Work required => Please return only the lines between the line with "[(80,463),(137,423),(107,383),(51,421),(80,463)]" and the final line of the entries, both included, and exclude pictures.

### Available data ###

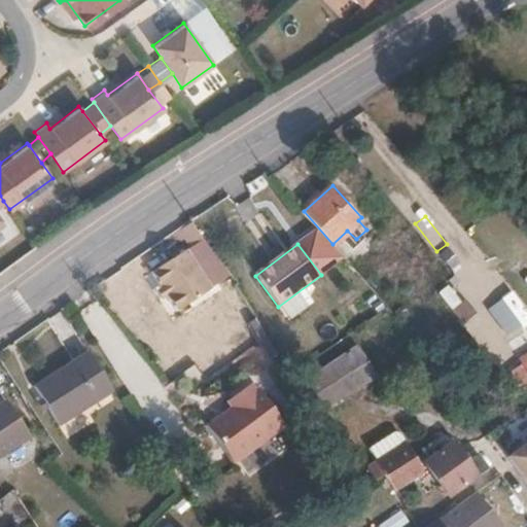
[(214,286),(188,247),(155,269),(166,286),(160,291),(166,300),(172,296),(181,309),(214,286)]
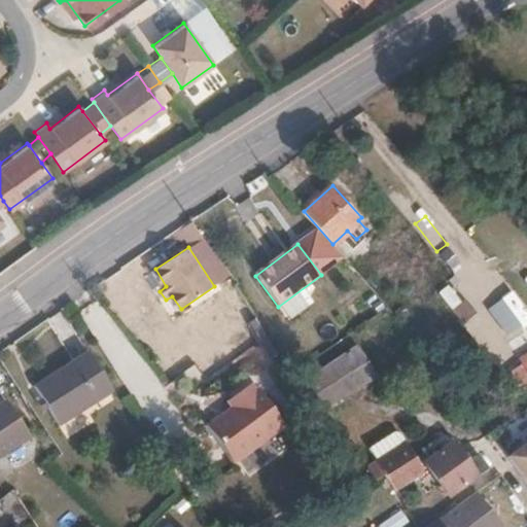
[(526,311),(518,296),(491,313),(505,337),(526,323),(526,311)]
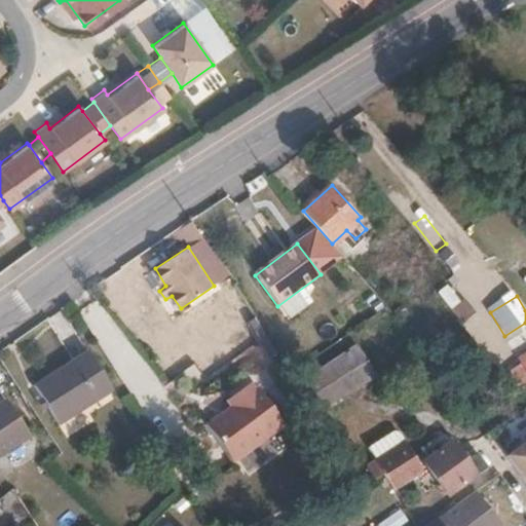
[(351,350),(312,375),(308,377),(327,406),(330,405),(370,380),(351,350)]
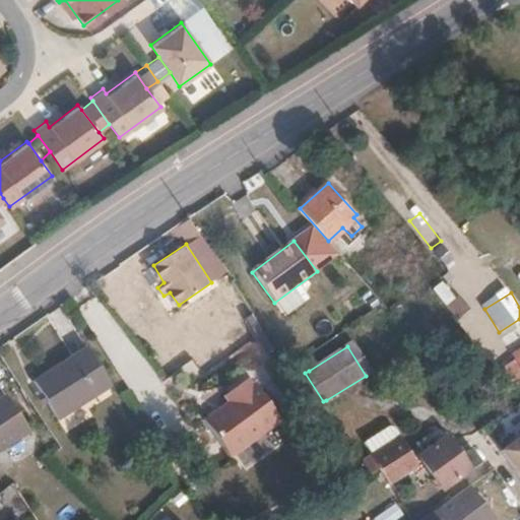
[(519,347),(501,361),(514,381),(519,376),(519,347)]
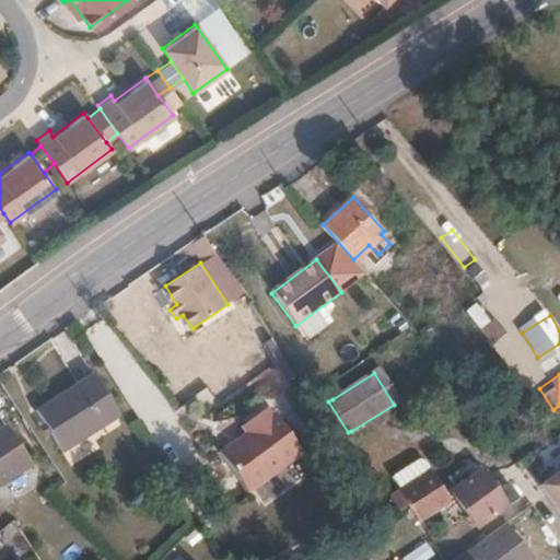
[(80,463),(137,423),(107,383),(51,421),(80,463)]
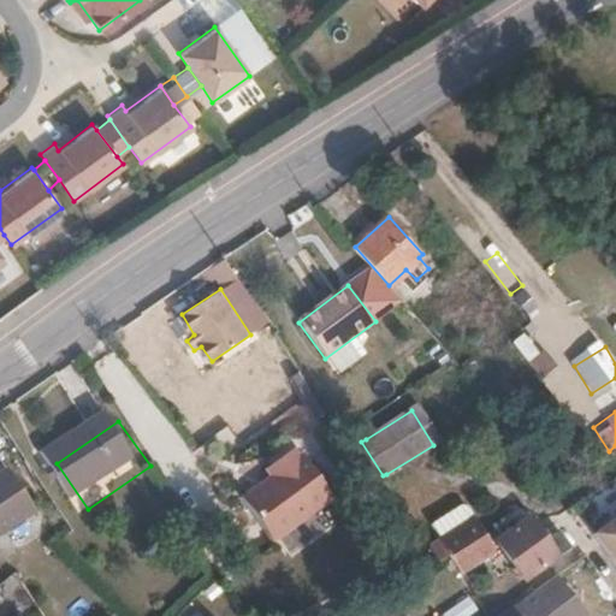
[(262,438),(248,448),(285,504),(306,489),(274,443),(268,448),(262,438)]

###

Solution for this task =>
[(80,463),(137,423),(107,383),(51,421),(80,463)]
[(262,438),(248,448),(285,504),(306,489),(274,443),(268,448),(262,438)]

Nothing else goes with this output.